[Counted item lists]
*** Block opens ***
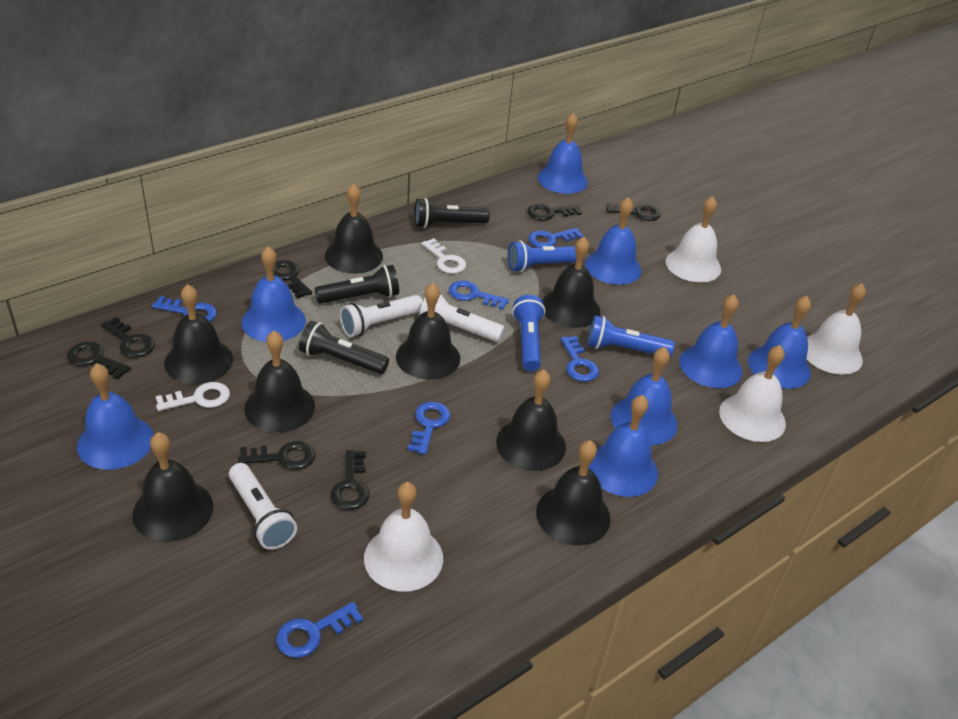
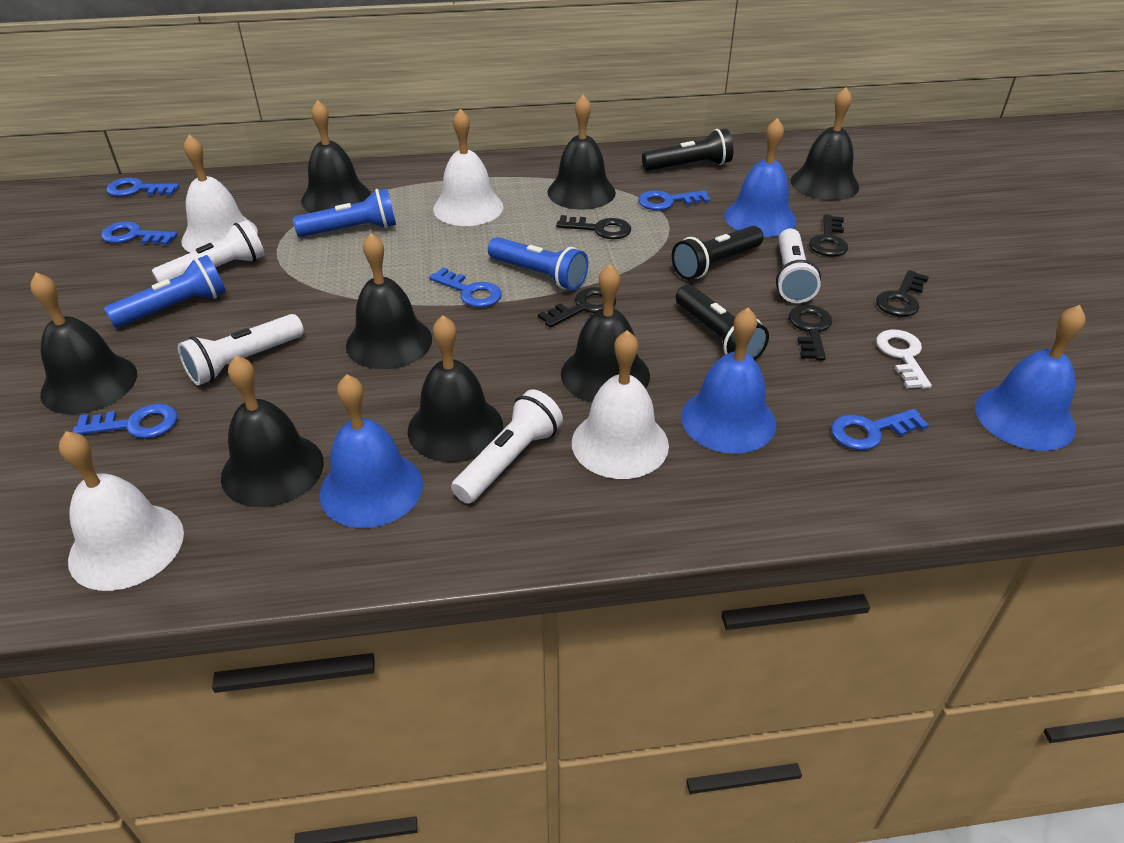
black key: 7 -> 5
blue bell: 8 -> 4
white flashlight: 3 -> 4
white key: 2 -> 1

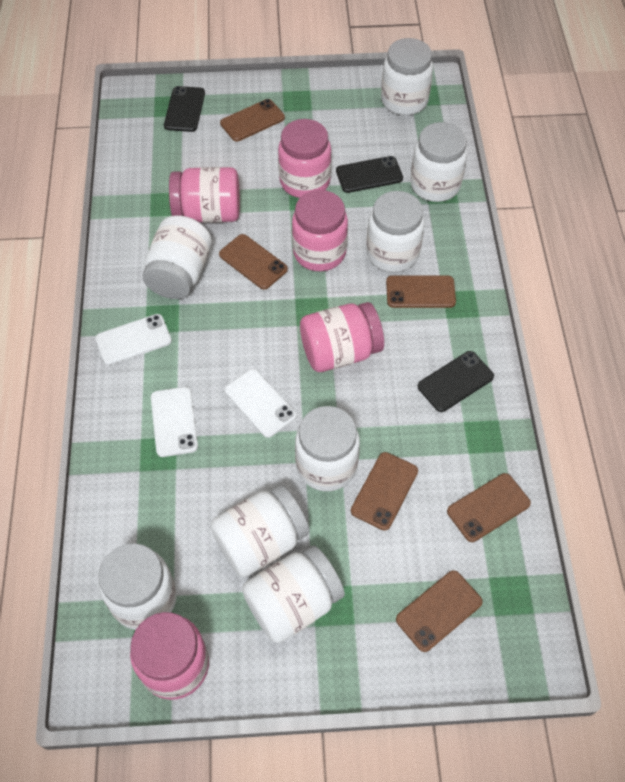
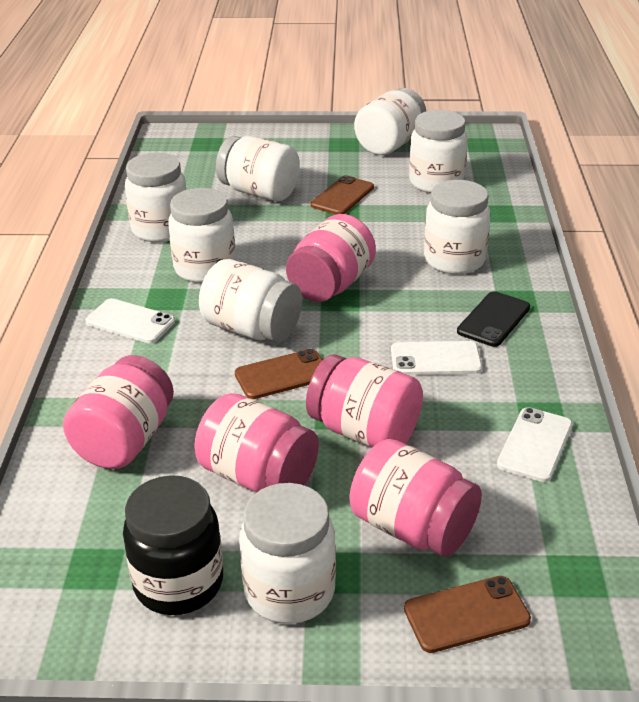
black jar: 0 -> 1
black phone: 3 -> 1
brown phone: 6 -> 3

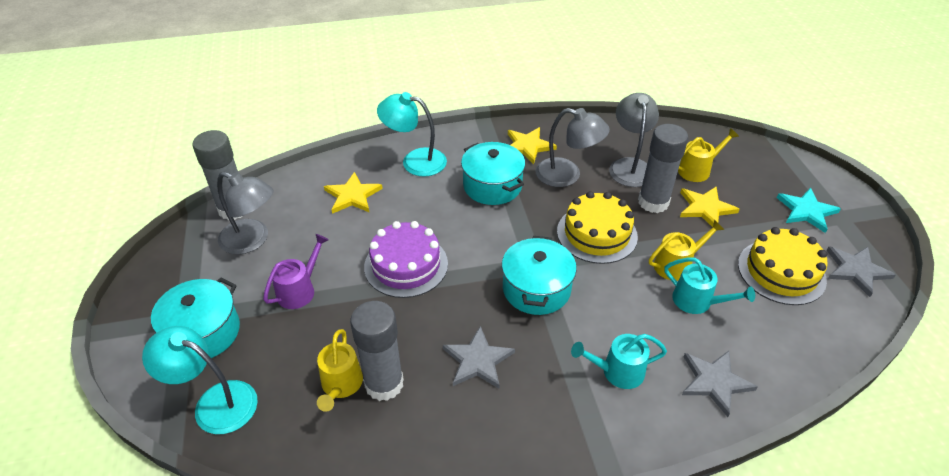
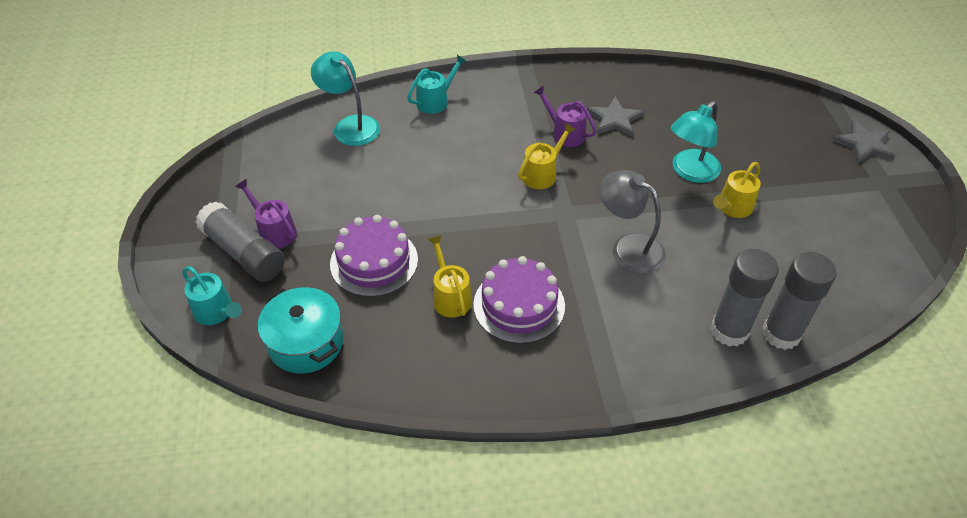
grey lamp: 3 -> 1
grey star: 3 -> 2
purple cake: 1 -> 2
purple watering can: 1 -> 2
turquoise pot: 3 -> 1
turquoise star: 1 -> 0
yellow cake: 2 -> 0
yellow star: 3 -> 0

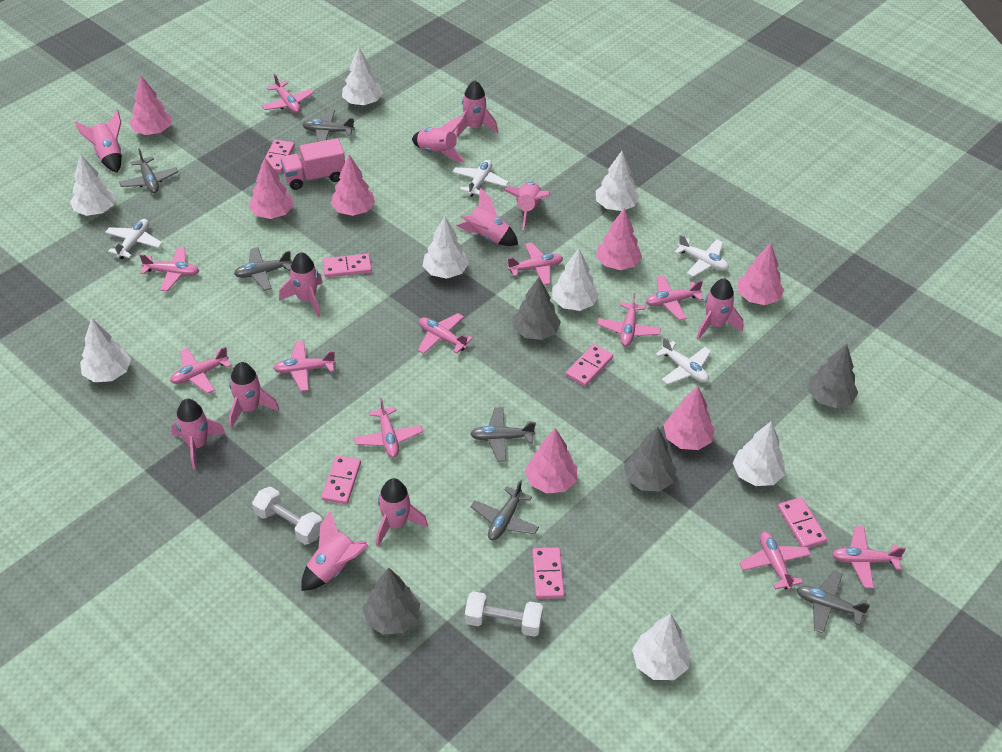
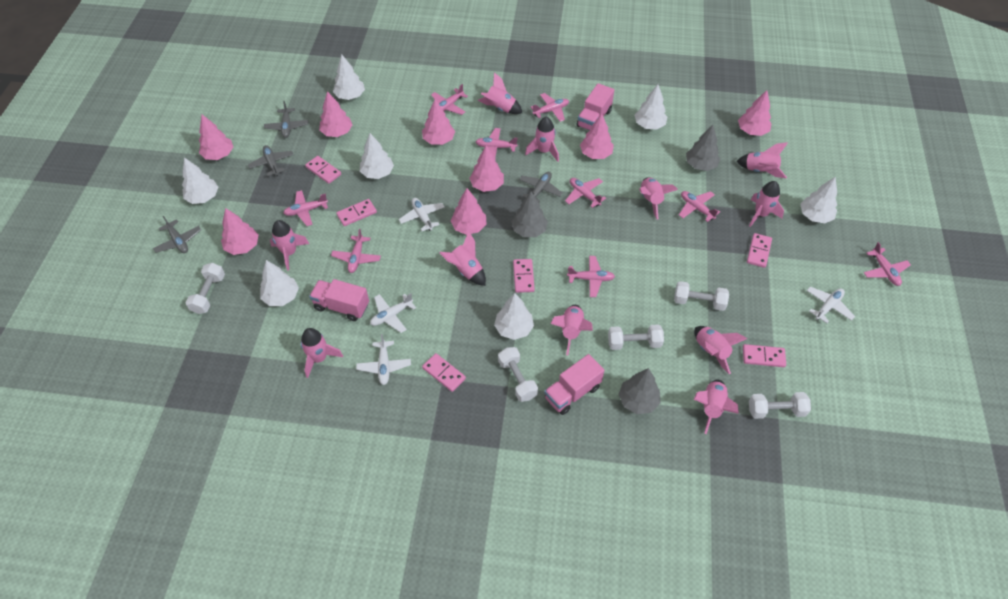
grey plane: 6 -> 4
grey tree: 4 -> 3
pink plane: 11 -> 9
pink tree: 7 -> 8
pink truck: 1 -> 3
white dumbbell: 2 -> 5
white tree: 8 -> 7

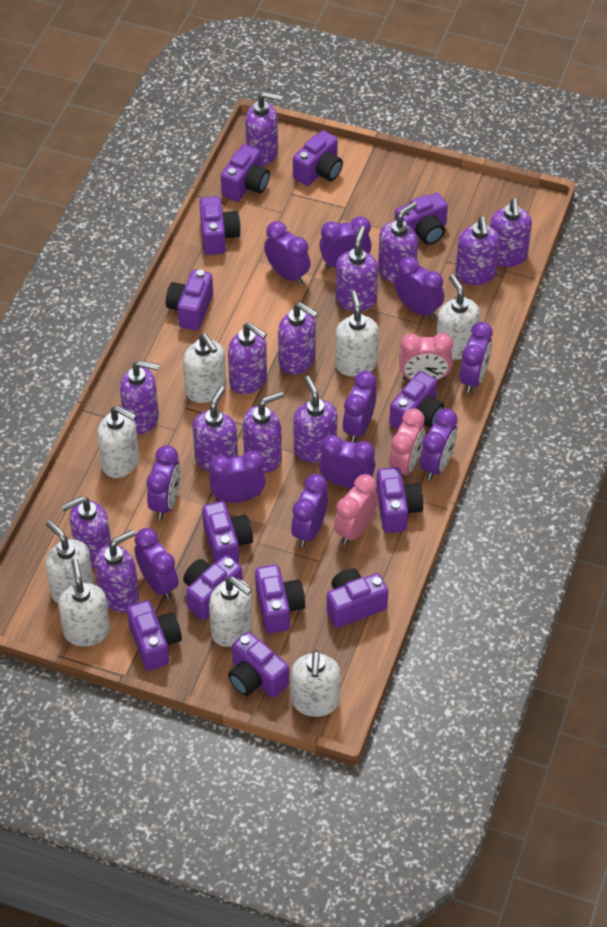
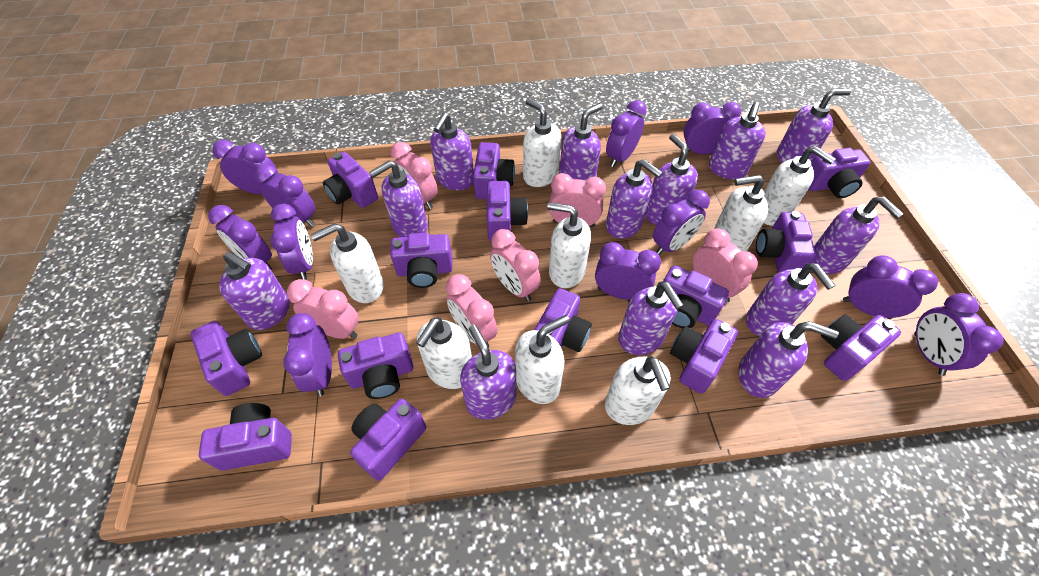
pink clock: 3 -> 6
purple camera: 13 -> 14

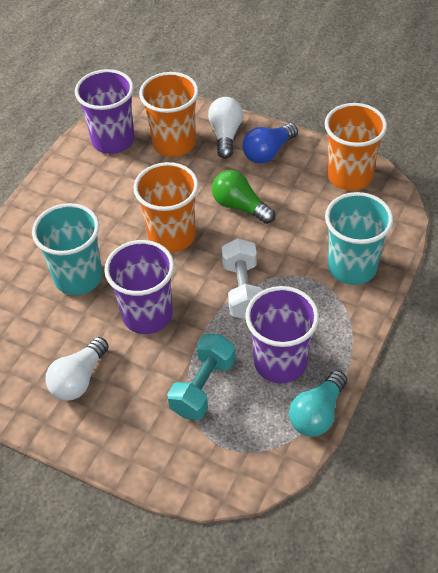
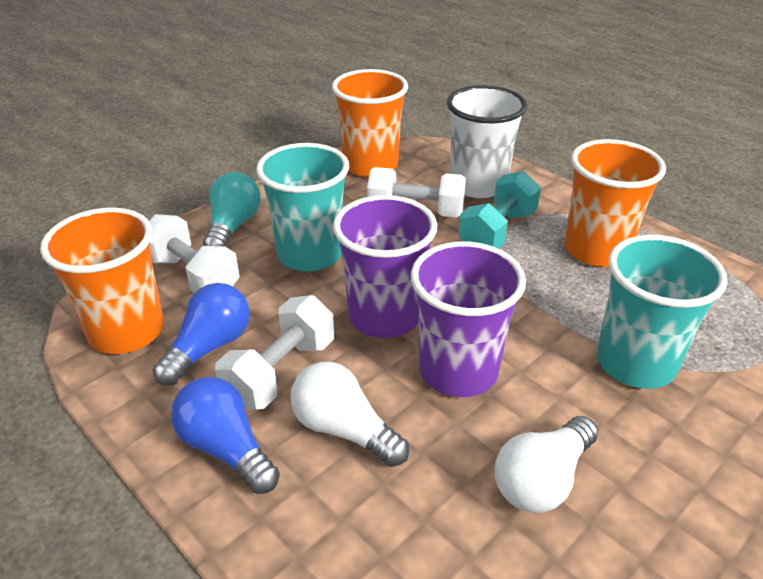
blue light bulb: 1 -> 2
green light bulb: 1 -> 0
purple cup: 3 -> 2
white cup: 0 -> 1
white dumbbell: 1 -> 3

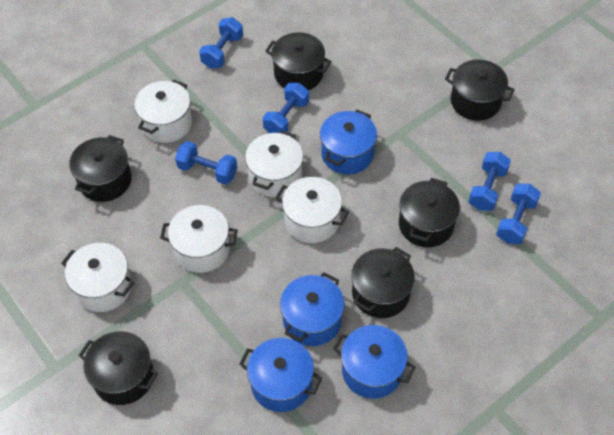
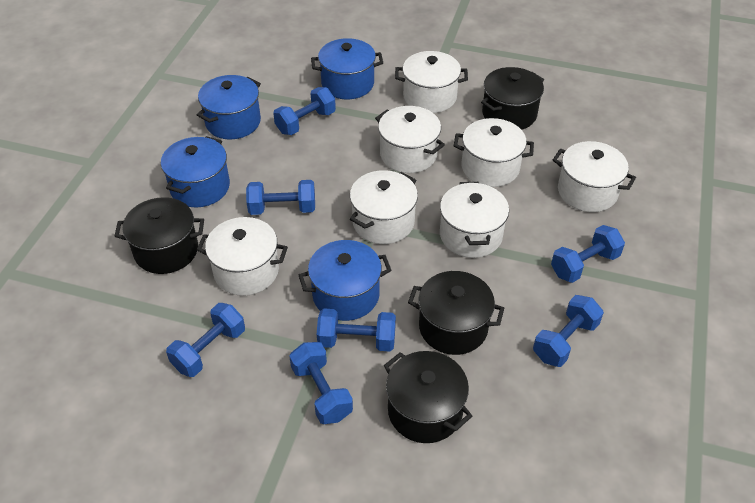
black pot: 6 -> 4
blue dumbbell: 5 -> 7
white pot: 5 -> 7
*** Block closes ***
_EXERCISE BRIEF_: Every line above should be copied exactly, apart from any pictures.

_RESPONSE_:
black key: 7 -> 5
blue bell: 8 -> 4
white flashlight: 3 -> 4
white key: 2 -> 1

black jar: 0 -> 1
black phone: 3 -> 1
brown phone: 6 -> 3

grey lamp: 3 -> 1
grey star: 3 -> 2
purple cake: 1 -> 2
purple watering can: 1 -> 2
turquoise pot: 3 -> 1
turquoise star: 1 -> 0
yellow cake: 2 -> 0
yellow star: 3 -> 0

grey plane: 6 -> 4
grey tree: 4 -> 3
pink plane: 11 -> 9
pink tree: 7 -> 8
pink truck: 1 -> 3
white dumbbell: 2 -> 5
white tree: 8 -> 7

pink clock: 3 -> 6
purple camera: 13 -> 14

blue light bulb: 1 -> 2
green light bulb: 1 -> 0
purple cup: 3 -> 2
white cup: 0 -> 1
white dumbbell: 1 -> 3

black pot: 6 -> 4
blue dumbbell: 5 -> 7
white pot: 5 -> 7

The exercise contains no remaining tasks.